▸ **Aim of the exercise**
Repeat the lines below exactly as written, please, from the line with "(208, 221) = (245, 379): green" to the line with "(565, 426) = (726, 293): red ball -> none", both lines included, and no others.

▸ **Dataset entries**
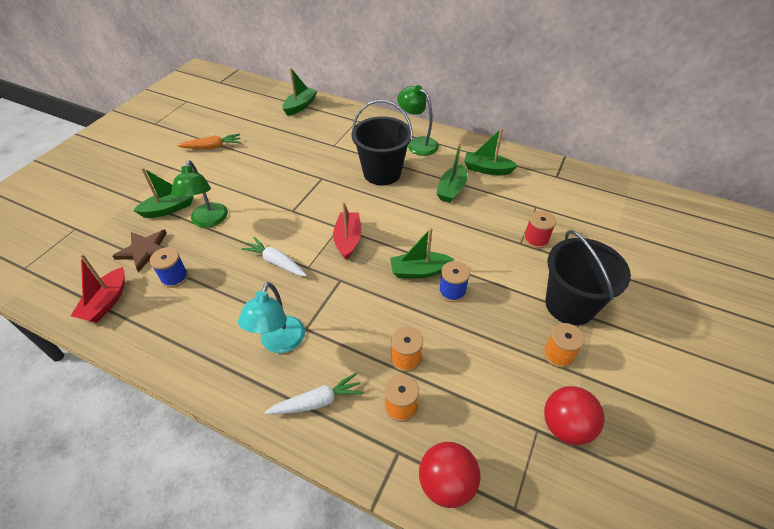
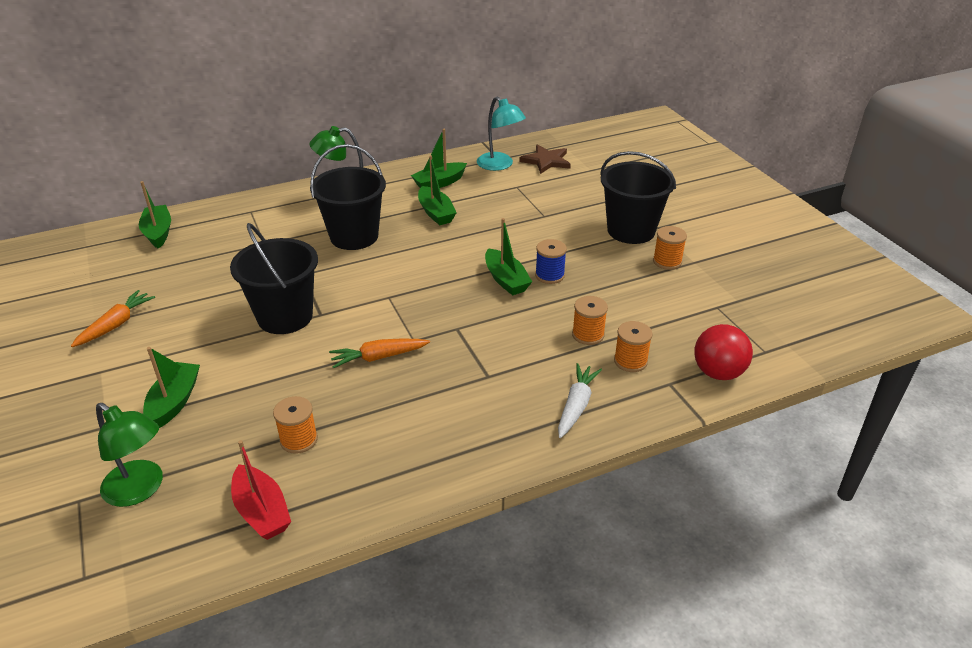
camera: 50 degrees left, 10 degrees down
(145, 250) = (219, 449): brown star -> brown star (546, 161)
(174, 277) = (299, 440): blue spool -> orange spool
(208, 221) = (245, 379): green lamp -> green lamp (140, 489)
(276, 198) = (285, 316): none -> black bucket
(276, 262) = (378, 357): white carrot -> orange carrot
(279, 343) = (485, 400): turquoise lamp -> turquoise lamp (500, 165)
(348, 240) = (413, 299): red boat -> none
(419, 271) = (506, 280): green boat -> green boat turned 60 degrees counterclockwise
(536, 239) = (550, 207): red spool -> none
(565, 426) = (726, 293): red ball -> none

...

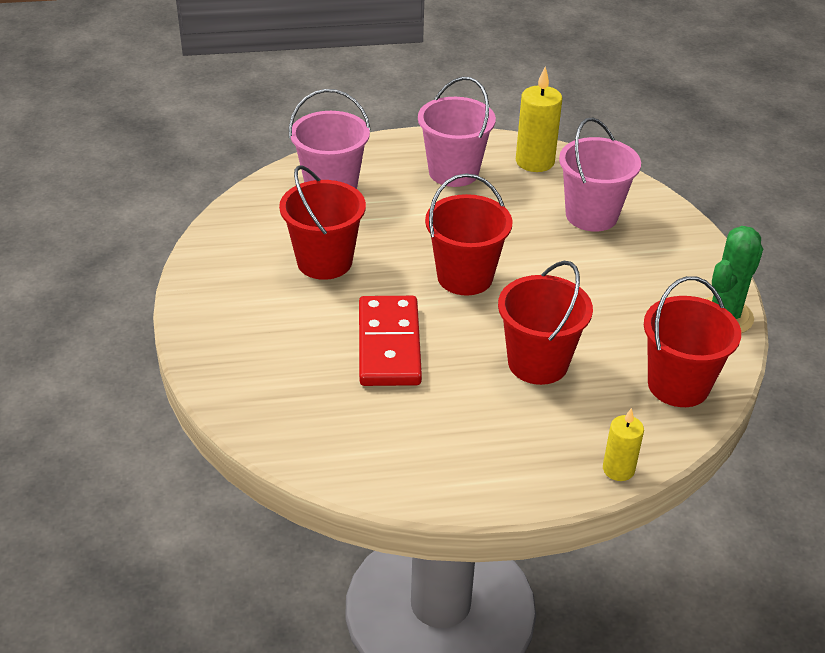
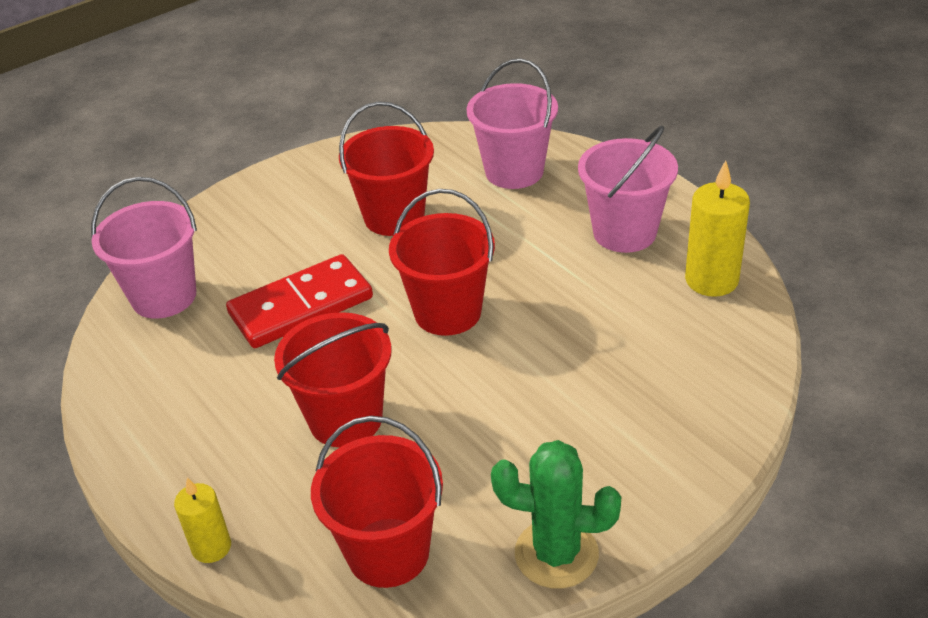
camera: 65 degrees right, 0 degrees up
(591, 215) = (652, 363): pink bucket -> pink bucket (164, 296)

==

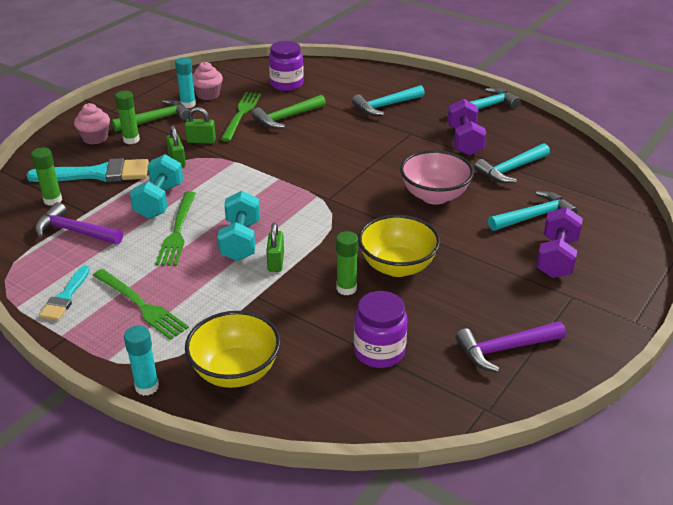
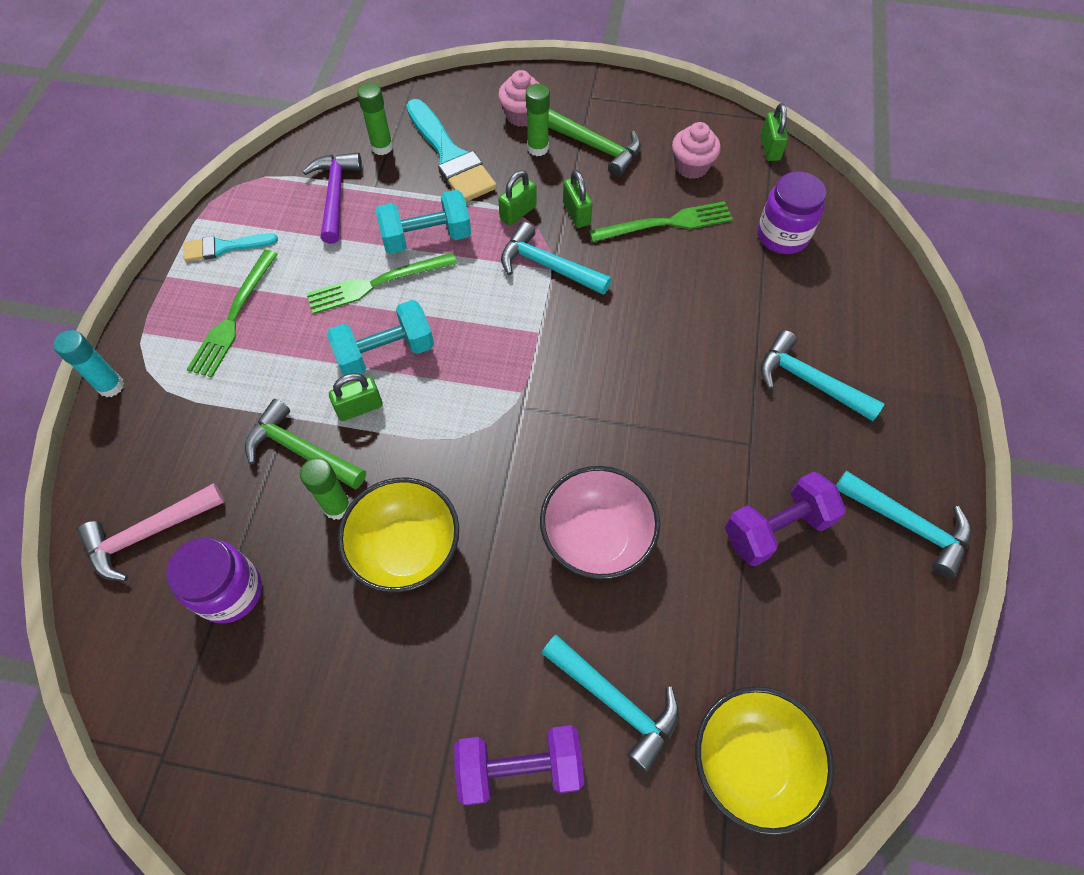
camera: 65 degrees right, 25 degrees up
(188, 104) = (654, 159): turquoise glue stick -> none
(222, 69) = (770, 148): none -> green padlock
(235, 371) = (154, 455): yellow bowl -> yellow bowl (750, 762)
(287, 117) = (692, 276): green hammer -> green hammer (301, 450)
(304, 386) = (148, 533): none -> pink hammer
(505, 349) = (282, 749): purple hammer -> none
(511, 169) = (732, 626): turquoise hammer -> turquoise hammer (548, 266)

▸ **Answer**
(208, 221) = (245, 379): green lamp -> green lamp (140, 489)
(276, 198) = (285, 316): none -> black bucket
(276, 262) = (378, 357): white carrot -> orange carrot
(279, 343) = (485, 400): turquoise lamp -> turquoise lamp (500, 165)
(348, 240) = (413, 299): red boat -> none
(419, 271) = (506, 280): green boat -> green boat turned 60 degrees counterclockwise
(536, 239) = (550, 207): red spool -> none
(565, 426) = (726, 293): red ball -> none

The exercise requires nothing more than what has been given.